WORK REQUIRED =>
Using the records below, filter out every line that lacks "depth" and copy the rest.

MATERIAL FOR THE TASK =>
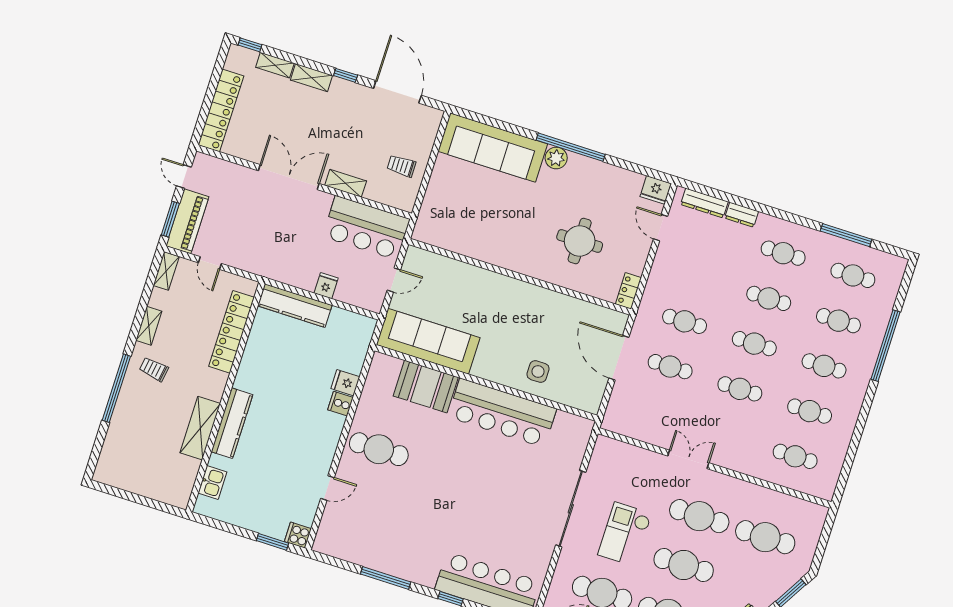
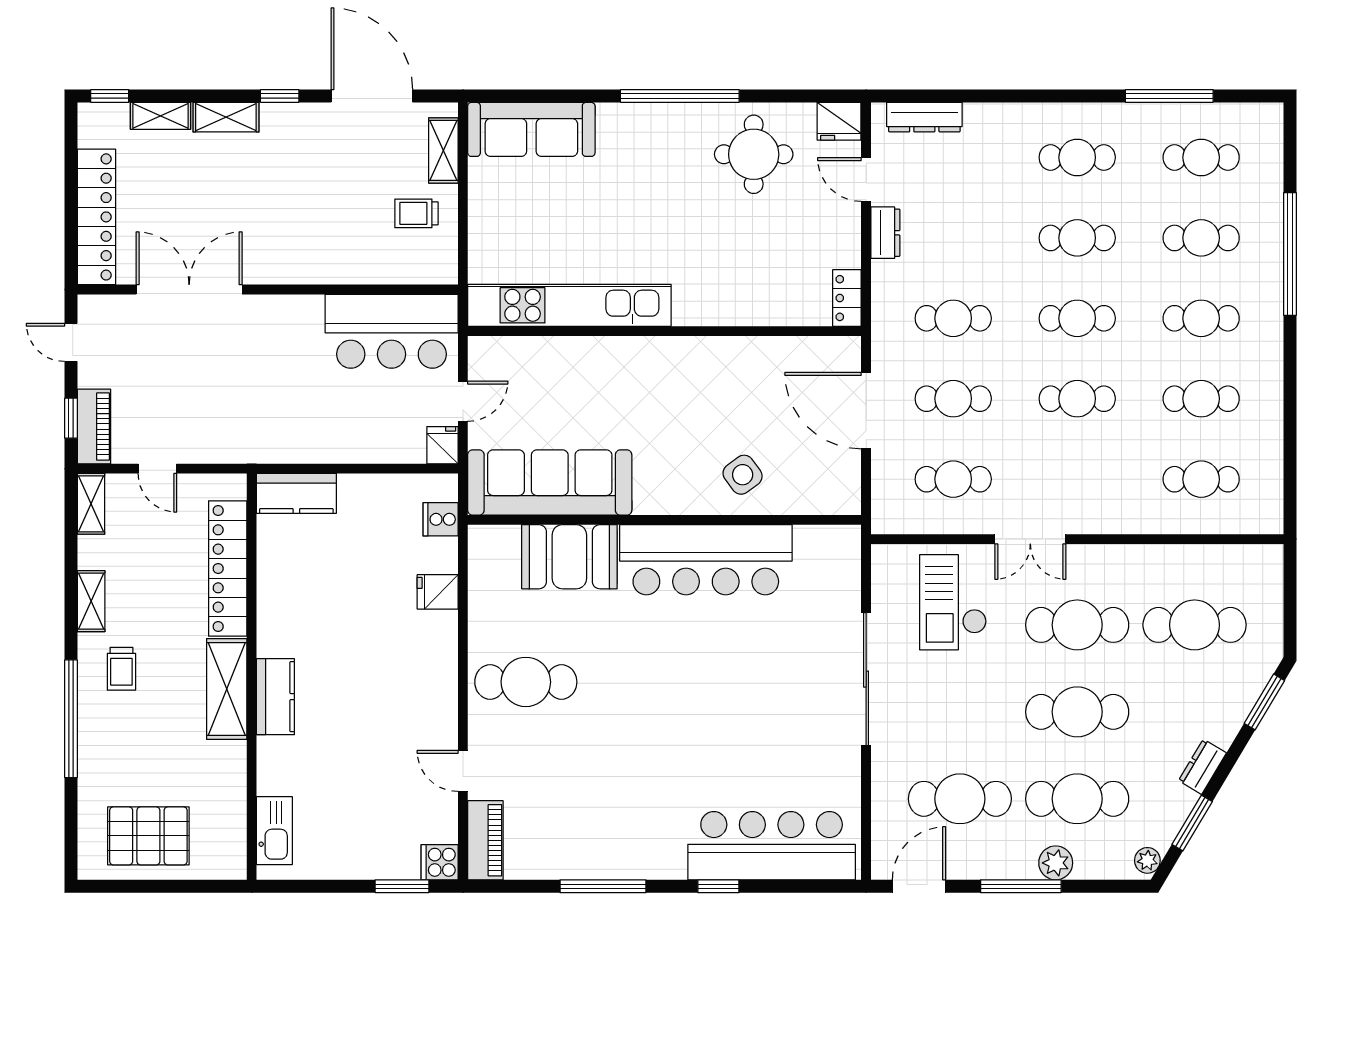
sofa: (493, 148) -> (531, 129), width x0.74, depth x0.79
plant: (556, 158) -> (662, 121), removed
double door: (289, 177) -> (189, 290), moved
shelving: (346, 183) -> (443, 150), moved, turned 90
dresser: (742, 215) -> (885, 233), moved, turned -90
window: (170, 219) -> (71, 418), width x0.67
piano: (187, 221) -> (94, 427), width x0.73, depth x0.75
round table: (580, 241) -> (754, 154), moved
kitchen unit: (471, 245) -> (569, 305), added
fridge: (326, 286) -> (442, 445), moved
kitchen counter: (295, 306) -> (296, 493), width x0.67
trolley: (154, 369) -> (121, 669), turned -99
side table: (538, 372) -> (743, 475), turned -36
cooker: (341, 404) -> (441, 519), moved
cafe table: (656, 412) -> (953, 479), added
kitchen counter: (232, 423) -> (275, 697), width x0.67
shelving: (200, 428) -> (227, 689), moved
double door: (688, 459) -> (1030, 539), swing flipped
pallet: (139, 468) -> (148, 836), added
kitchen sink: (212, 482) -> (274, 831), width x1.38
door: (327, 488) -> (463, 771), swing flipped
piano: (328, 531) -> (485, 840), added
checkout: (625, 534) -> (953, 602), moved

RESPONSE TO THE EXERCISE =>
sofa: (493, 148) -> (531, 129), width x0.74, depth x0.79
piano: (187, 221) -> (94, 427), width x0.73, depth x0.75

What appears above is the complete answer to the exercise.